Task item
For the records below, output each line exactly as it appears, from the first through the line with "(742, 400) = (897, 278): orange".

Object state comparisons:
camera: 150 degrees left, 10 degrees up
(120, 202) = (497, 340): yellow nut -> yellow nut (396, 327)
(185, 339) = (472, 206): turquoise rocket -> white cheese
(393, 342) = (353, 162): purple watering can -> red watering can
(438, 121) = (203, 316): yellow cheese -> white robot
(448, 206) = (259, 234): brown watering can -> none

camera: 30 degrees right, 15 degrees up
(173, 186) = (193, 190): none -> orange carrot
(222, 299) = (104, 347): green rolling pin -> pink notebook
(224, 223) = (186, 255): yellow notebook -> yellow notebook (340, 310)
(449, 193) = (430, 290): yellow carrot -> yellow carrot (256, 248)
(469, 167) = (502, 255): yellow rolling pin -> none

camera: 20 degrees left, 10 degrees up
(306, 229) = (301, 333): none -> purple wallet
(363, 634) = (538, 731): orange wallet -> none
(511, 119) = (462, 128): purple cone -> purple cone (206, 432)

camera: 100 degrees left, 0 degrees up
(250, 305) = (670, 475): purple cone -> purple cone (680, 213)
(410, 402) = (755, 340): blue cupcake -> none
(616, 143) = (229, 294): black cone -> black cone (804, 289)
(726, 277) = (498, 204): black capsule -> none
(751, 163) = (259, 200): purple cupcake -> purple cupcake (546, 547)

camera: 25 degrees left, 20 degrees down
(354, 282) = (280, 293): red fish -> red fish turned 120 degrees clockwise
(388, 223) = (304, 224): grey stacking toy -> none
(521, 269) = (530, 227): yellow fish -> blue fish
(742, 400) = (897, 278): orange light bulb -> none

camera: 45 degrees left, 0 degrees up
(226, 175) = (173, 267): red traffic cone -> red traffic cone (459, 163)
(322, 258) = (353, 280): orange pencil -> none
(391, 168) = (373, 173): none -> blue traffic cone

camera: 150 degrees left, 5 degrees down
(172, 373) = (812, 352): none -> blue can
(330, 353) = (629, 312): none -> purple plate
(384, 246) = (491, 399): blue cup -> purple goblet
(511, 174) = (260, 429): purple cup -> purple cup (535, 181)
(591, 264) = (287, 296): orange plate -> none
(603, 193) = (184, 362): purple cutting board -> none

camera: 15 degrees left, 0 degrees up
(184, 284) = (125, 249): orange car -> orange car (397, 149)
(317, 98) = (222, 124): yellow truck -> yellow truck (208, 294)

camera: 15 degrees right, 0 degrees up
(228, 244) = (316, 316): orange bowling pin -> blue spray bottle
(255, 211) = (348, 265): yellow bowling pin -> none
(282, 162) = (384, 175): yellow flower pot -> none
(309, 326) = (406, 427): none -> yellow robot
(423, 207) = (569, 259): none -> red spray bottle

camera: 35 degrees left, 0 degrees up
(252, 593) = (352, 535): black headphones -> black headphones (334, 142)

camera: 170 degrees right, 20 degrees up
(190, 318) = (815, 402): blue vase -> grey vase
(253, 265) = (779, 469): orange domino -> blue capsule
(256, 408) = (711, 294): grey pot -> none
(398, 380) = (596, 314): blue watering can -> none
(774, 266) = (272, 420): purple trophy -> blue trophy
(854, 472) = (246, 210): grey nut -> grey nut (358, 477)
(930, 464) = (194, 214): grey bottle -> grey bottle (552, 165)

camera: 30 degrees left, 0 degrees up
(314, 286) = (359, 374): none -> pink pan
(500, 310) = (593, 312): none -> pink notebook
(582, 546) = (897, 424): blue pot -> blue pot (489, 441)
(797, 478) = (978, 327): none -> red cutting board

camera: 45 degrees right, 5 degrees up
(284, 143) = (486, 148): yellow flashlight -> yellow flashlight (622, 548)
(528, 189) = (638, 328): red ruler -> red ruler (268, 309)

Written answer
camera: 150 degrees left, 10 degrees up
(120, 202) = (497, 340): yellow nut -> yellow nut (396, 327)
(185, 339) = (472, 206): turquoise rocket -> white cheese
(393, 342) = (353, 162): purple watering can -> red watering can
(438, 121) = (203, 316): yellow cheese -> white robot
(448, 206) = (259, 234): brown watering can -> none

camera: 30 degrees right, 15 degrees up
(173, 186) = (193, 190): none -> orange carrot
(222, 299) = (104, 347): green rolling pin -> pink notebook
(224, 223) = (186, 255): yellow notebook -> yellow notebook (340, 310)
(449, 193) = (430, 290): yellow carrot -> yellow carrot (256, 248)
(469, 167) = (502, 255): yellow rolling pin -> none

camera: 20 degrees left, 10 degrees up
(306, 229) = (301, 333): none -> purple wallet
(363, 634) = (538, 731): orange wallet -> none
(511, 119) = (462, 128): purple cone -> purple cone (206, 432)

camera: 100 degrees left, 0 degrees up
(250, 305) = (670, 475): purple cone -> purple cone (680, 213)
(410, 402) = (755, 340): blue cupcake -> none
(616, 143) = (229, 294): black cone -> black cone (804, 289)
(726, 277) = (498, 204): black capsule -> none
(751, 163) = (259, 200): purple cupcake -> purple cupcake (546, 547)

camera: 25 degrees left, 20 degrees down
(354, 282) = (280, 293): red fish -> red fish turned 120 degrees clockwise
(388, 223) = (304, 224): grey stacking toy -> none
(521, 269) = (530, 227): yellow fish -> blue fish
(742, 400) = (897, 278): orange light bulb -> none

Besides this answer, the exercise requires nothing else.